Before-and-after object lists:
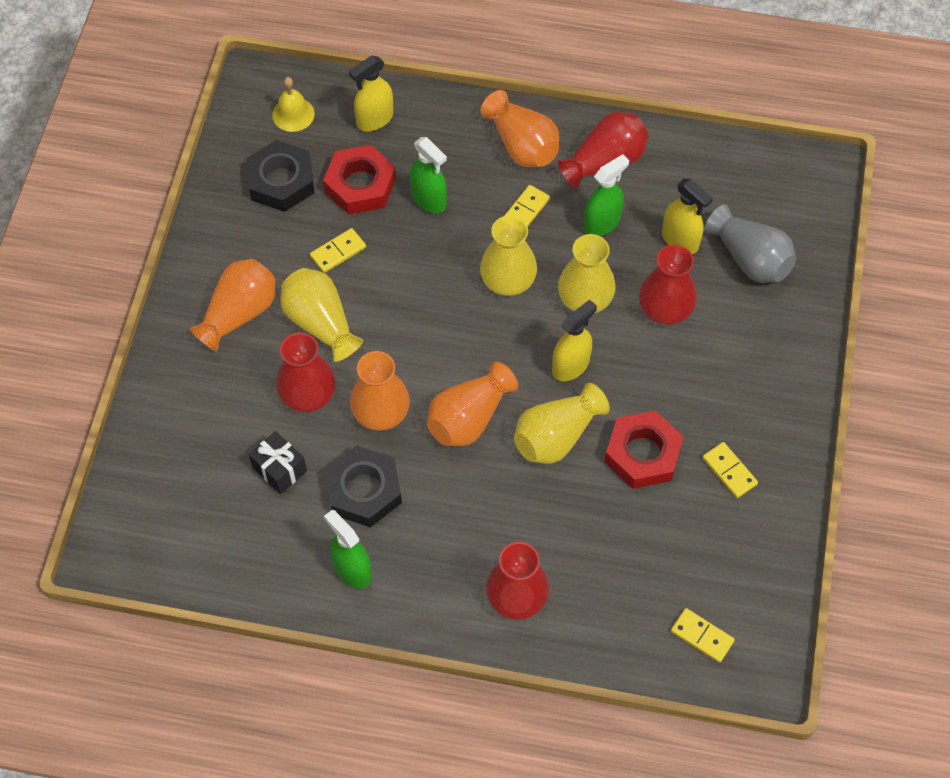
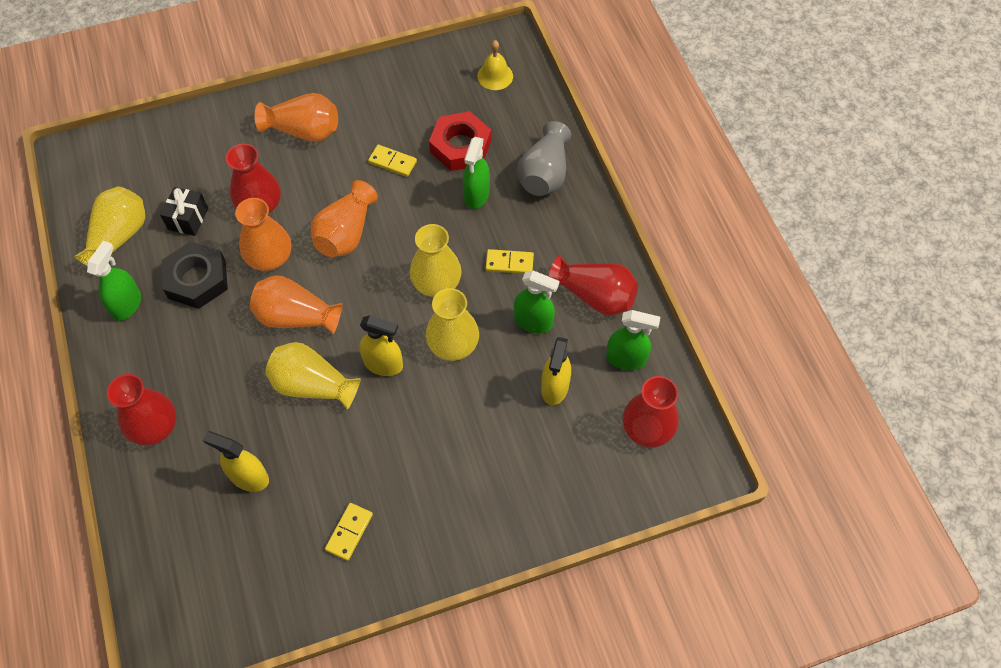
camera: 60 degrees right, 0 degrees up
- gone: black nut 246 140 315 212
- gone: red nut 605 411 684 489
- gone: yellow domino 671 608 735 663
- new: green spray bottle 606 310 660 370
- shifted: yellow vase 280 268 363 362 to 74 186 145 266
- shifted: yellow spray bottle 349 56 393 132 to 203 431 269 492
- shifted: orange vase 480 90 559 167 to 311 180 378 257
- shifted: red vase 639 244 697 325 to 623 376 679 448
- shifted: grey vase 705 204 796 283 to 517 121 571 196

* * *

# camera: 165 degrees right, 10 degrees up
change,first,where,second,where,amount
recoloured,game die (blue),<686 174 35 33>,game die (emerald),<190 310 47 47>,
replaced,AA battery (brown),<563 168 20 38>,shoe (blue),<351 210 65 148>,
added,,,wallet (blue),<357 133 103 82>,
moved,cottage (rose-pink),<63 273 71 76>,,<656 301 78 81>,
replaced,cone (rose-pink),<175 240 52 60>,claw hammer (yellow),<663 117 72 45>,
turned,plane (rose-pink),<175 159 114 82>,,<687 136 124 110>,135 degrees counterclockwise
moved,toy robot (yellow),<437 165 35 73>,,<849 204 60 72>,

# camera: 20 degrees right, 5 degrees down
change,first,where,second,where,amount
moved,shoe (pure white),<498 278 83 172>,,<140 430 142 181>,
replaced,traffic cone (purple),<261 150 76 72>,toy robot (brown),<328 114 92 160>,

Exercise aim -
After locating the line holding "recoloured,game die (blue),<686" above, output exactly that line and every line after it through the line holding "moved,cottage (rose-pink),<63 273". Include nothing else.

Response area -
recoloured,game die (blue),<686 174 35 33>,game die (emerald),<190 310 47 47>,
replaced,AA battery (brown),<563 168 20 38>,shoe (blue),<351 210 65 148>,
added,,,wallet (blue),<357 133 103 82>,
moved,cottage (rose-pink),<63 273 71 76>,,<656 301 78 81>,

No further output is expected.